» About this exercise:
Your answer should be every line of the records that contains the word "camera", copied as it stands.

Extracted data entries
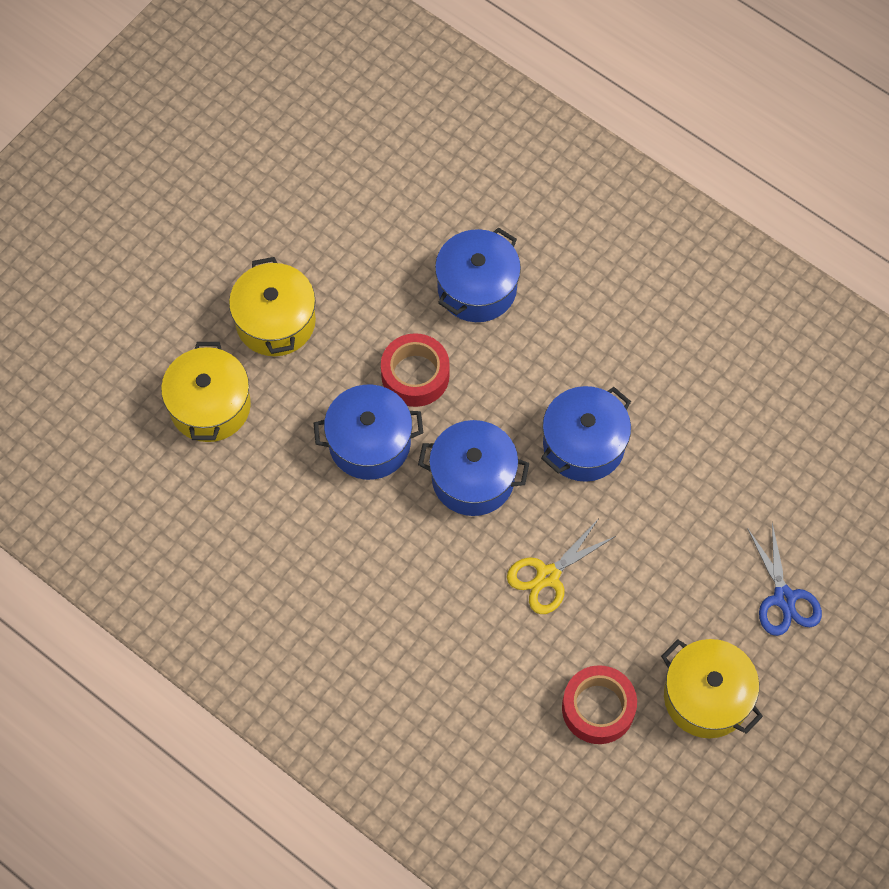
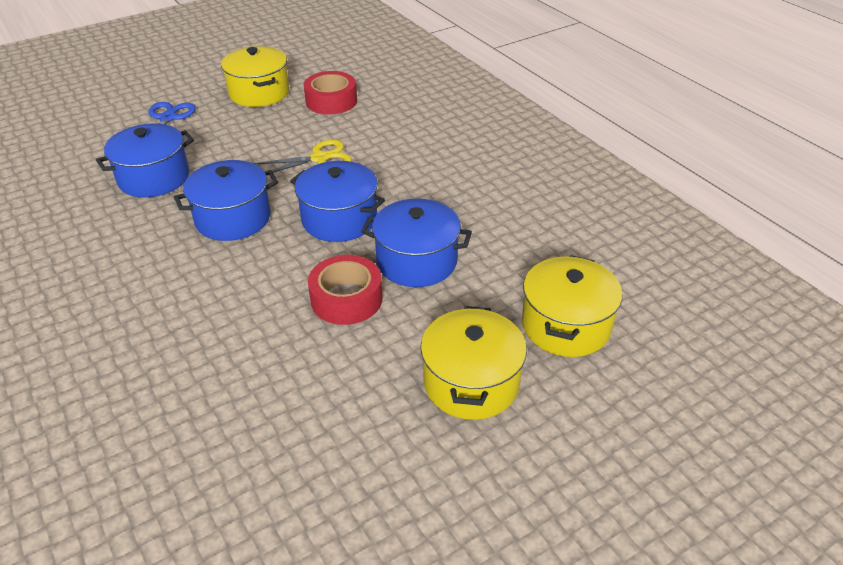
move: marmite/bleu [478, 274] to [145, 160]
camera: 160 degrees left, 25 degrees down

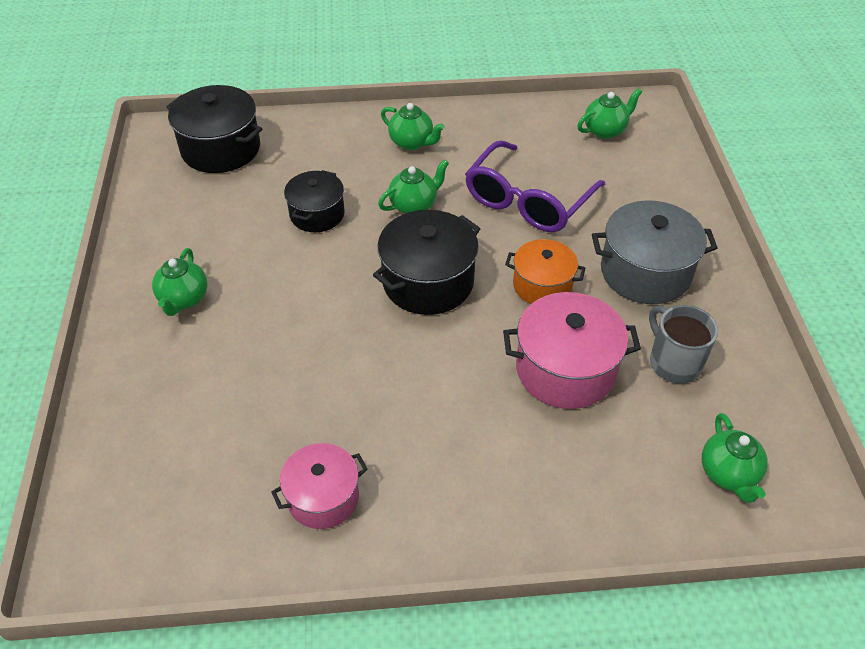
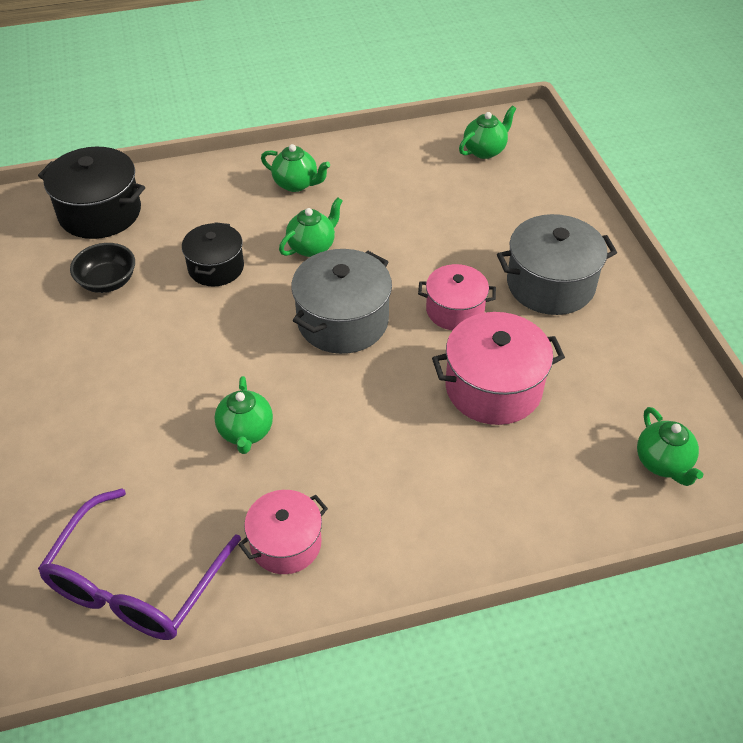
delete: tasse/gris [683, 344]
insert: bol/noir [102, 268]
move: lunettes/violet [535, 186] to [139, 564]; théière/vert [179, 282] to [244, 415]
recolor: marmite/noir [427, 262] to marmite/gris [341, 301]; marmite/orange [545, 271] to marmite/rose [457, 297]
camera: 10 degrees left, 0 degrees up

» Task response:
camera: 160 degrees left, 25 degrees down
camera: 10 degrees left, 0 degrees up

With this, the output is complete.